REQUIRED TASK | Rewrite these lines with "given" swapped for "listed" and everything else unchanged. Leave the pictures out.

MATERIAL SUPPLIED |

:::::

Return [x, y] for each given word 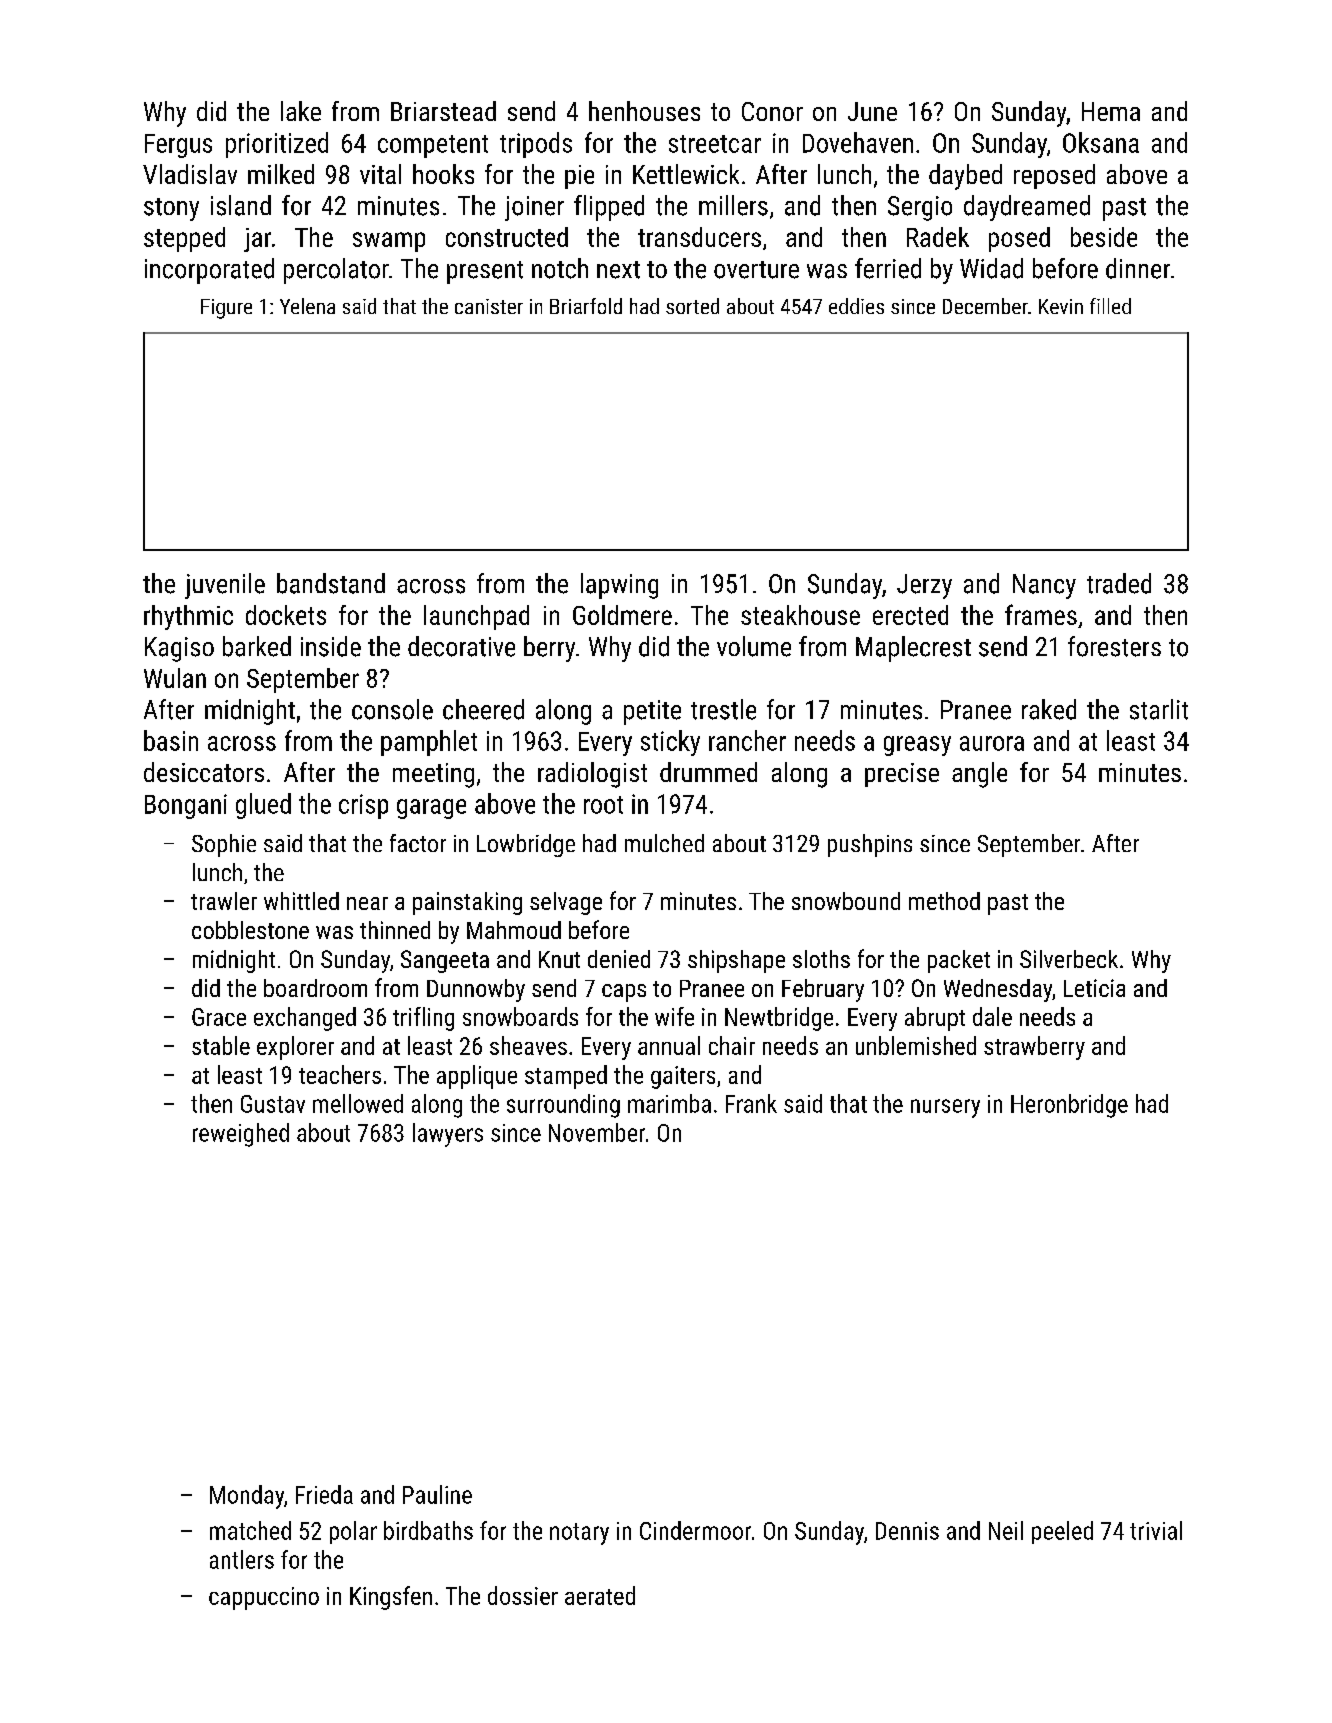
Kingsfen [391, 1598]
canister [489, 306]
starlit [1159, 709]
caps [624, 993]
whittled [301, 901]
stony [171, 209]
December [985, 306]
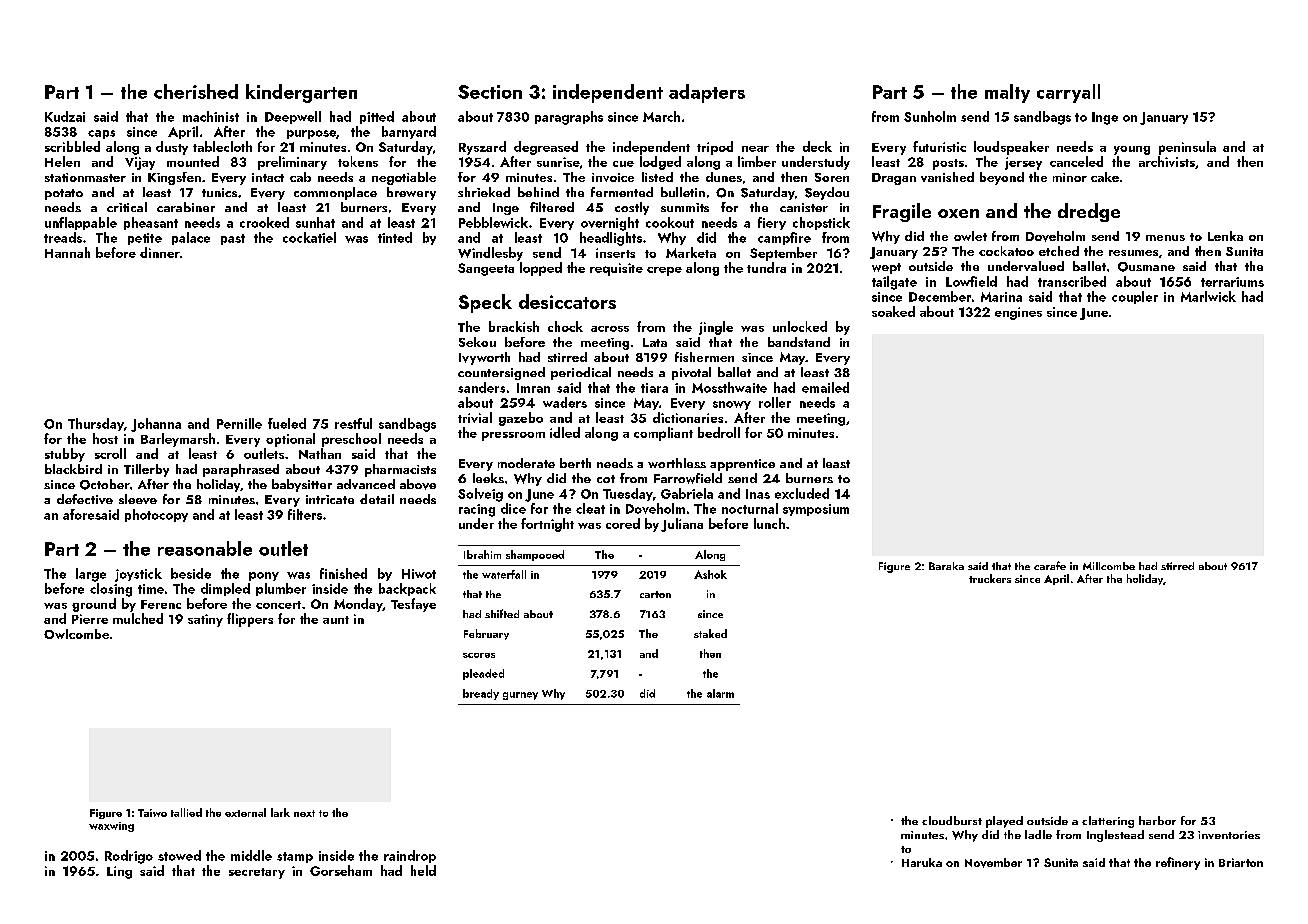  I want to click on Owlcombe, so click(76, 634).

:::::

EXERCISE RESPONSE |
Return [x, y] for each listed word 
Kingsfen [391, 1598]
canister [489, 306]
starlit [1159, 709]
caps [624, 993]
whittled [301, 901]
stony [171, 209]
December [985, 306]
  I want to click on Owlcombe, so click(76, 634).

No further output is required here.